*Directions for this task:*
Each line in the data holding "grey" should be listed.

Dataset records:
════════════════════
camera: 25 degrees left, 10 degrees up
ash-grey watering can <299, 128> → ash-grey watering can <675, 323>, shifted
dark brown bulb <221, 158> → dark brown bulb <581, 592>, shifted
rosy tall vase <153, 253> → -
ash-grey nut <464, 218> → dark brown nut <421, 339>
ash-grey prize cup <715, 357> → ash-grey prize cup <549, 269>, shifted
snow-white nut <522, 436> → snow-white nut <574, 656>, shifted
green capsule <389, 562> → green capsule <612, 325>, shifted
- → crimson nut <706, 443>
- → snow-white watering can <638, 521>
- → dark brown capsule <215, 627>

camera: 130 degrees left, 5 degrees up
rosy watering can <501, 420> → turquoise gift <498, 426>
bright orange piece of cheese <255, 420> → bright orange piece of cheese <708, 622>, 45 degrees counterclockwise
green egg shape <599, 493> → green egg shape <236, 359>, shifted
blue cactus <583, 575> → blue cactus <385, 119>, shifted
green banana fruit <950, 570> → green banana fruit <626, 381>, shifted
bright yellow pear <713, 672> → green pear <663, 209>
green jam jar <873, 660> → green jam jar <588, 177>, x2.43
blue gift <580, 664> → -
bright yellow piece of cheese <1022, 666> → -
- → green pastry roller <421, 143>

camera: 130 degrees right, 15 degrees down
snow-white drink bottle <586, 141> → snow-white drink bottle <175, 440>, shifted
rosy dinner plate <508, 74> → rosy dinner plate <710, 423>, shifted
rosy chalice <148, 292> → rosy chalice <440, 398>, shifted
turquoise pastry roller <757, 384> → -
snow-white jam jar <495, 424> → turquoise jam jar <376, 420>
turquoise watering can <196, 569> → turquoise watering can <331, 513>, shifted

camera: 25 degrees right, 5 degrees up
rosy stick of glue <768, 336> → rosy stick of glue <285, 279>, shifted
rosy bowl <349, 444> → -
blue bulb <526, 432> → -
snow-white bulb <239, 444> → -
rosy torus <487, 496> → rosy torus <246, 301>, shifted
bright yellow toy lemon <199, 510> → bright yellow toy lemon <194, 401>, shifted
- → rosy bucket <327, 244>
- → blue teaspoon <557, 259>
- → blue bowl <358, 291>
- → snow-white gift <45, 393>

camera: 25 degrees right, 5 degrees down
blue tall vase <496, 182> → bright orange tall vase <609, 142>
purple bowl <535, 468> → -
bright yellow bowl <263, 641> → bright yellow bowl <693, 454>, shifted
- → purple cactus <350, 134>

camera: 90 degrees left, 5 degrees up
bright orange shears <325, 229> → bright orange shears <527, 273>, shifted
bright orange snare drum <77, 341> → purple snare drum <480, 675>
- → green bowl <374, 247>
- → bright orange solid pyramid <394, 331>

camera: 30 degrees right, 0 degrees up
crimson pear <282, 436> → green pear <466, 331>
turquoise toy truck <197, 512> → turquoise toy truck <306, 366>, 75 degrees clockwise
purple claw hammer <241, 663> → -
════════════════════
*Final answer:*
ash-grey watering can <299, 128> → ash-grey watering can <675, 323>, shifted
ash-grey nut <464, 218> → dark brown nut <421, 339>
ash-grey prize cup <715, 357> → ash-grey prize cup <549, 269>, shifted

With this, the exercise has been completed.